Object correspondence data
══════

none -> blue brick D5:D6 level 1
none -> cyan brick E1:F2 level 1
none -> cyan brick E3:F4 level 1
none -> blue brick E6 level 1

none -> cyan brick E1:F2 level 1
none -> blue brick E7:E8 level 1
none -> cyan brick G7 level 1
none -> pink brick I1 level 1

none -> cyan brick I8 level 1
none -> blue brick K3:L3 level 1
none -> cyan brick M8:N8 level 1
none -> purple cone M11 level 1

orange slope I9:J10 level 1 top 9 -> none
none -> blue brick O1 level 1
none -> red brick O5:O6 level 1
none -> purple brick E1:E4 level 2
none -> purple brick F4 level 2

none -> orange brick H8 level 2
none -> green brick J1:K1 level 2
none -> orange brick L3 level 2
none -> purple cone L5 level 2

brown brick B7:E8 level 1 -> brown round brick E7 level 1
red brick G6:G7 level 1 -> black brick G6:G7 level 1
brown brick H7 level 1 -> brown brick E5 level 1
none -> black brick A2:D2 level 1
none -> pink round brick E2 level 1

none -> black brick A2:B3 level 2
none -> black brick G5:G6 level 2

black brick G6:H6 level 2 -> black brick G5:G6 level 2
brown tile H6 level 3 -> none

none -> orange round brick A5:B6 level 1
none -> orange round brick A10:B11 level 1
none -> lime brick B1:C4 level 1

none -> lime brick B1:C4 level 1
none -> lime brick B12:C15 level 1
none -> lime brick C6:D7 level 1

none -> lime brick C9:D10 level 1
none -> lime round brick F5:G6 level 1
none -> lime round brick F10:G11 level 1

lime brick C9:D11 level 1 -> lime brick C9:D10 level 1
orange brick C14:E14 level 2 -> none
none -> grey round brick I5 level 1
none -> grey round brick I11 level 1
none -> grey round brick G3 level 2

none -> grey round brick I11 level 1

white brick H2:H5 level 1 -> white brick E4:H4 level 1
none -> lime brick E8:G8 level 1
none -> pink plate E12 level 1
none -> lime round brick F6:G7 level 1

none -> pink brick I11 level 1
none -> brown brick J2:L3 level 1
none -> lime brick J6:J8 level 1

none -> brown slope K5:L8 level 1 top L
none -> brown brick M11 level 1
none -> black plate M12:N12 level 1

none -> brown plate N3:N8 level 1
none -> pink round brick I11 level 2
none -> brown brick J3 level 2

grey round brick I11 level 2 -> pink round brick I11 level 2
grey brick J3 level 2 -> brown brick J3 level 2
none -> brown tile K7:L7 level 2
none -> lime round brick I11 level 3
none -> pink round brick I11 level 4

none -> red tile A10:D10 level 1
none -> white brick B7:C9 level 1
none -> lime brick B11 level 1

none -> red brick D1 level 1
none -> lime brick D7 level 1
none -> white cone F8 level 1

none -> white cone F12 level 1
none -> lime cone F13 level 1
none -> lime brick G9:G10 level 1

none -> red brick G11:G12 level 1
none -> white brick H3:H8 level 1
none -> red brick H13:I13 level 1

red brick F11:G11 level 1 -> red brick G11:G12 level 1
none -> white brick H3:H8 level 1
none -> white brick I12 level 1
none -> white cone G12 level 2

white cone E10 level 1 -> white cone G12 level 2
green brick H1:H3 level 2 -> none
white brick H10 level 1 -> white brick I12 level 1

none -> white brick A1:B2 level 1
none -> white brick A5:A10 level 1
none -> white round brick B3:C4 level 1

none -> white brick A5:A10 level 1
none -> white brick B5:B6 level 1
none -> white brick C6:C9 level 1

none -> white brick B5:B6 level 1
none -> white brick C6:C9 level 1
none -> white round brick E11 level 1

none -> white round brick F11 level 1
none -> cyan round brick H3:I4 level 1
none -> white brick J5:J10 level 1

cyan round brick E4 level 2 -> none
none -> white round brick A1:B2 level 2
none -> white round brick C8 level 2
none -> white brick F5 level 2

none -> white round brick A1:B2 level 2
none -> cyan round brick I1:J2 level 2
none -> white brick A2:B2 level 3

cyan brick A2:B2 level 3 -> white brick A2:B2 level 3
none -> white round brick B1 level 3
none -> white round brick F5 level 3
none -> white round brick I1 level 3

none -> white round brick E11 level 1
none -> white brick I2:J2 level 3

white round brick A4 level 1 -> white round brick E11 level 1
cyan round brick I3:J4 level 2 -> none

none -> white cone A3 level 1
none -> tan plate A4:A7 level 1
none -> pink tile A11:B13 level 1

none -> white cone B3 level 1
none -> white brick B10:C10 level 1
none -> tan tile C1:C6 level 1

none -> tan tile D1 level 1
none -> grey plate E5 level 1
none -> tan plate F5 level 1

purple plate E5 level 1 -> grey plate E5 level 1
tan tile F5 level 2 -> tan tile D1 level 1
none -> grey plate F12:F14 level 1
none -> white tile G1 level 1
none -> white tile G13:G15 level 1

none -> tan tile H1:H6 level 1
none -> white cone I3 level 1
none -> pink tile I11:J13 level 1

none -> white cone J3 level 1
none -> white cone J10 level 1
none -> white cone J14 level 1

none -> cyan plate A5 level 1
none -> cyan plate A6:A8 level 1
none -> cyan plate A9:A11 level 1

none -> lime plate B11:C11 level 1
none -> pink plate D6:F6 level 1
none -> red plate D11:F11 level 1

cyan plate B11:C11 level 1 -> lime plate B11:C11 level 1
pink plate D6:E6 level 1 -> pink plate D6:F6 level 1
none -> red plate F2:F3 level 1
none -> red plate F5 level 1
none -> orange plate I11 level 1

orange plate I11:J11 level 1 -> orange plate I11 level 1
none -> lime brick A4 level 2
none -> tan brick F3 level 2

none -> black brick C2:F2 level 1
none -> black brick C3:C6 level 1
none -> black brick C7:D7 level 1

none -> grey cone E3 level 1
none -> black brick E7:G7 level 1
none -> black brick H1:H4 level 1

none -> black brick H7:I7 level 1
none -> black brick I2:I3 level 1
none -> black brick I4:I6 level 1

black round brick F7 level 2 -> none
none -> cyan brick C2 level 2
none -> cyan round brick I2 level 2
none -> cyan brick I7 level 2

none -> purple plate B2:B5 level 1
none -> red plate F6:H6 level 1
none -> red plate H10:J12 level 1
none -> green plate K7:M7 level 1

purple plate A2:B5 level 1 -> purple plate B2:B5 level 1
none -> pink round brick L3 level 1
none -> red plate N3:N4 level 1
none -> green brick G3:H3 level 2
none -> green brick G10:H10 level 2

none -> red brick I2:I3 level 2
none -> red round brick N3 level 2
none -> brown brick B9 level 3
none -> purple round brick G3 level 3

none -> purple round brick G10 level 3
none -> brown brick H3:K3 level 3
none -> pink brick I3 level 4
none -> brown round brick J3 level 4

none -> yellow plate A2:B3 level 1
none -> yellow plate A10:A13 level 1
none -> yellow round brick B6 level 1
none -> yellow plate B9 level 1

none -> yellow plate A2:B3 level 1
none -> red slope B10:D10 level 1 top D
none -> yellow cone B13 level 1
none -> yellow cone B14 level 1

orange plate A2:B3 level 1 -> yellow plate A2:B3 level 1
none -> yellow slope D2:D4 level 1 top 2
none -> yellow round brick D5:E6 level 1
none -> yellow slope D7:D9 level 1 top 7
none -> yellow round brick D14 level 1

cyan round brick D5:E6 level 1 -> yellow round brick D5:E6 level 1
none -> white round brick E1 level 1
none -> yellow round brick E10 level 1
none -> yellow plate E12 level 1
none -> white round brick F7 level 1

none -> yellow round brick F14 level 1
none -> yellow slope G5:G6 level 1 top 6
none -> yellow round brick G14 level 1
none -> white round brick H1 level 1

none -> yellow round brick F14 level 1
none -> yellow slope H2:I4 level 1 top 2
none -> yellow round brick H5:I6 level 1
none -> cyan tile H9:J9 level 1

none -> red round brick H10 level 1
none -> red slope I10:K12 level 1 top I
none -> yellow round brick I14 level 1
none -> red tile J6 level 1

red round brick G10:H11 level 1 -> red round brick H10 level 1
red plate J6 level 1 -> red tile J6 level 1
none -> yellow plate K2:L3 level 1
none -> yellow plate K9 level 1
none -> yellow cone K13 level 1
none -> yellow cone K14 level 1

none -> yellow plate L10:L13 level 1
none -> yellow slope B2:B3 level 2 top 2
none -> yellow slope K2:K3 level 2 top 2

══════

Task item:
Go through the lines above and copy any that contain "slope".

Output:
orange slope I9:J10 level 1 top 9 -> none
none -> brown slope K5:L8 level 1 top L
none -> red slope B10:D10 level 1 top D
none -> yellow slope D2:D4 level 1 top 2
none -> yellow slope D7:D9 level 1 top 7
none -> yellow slope G5:G6 level 1 top 6
none -> yellow slope H2:I4 level 1 top 2
none -> red slope I10:K12 level 1 top I
none -> yellow slope B2:B3 level 2 top 2
none -> yellow slope K2:K3 level 2 top 2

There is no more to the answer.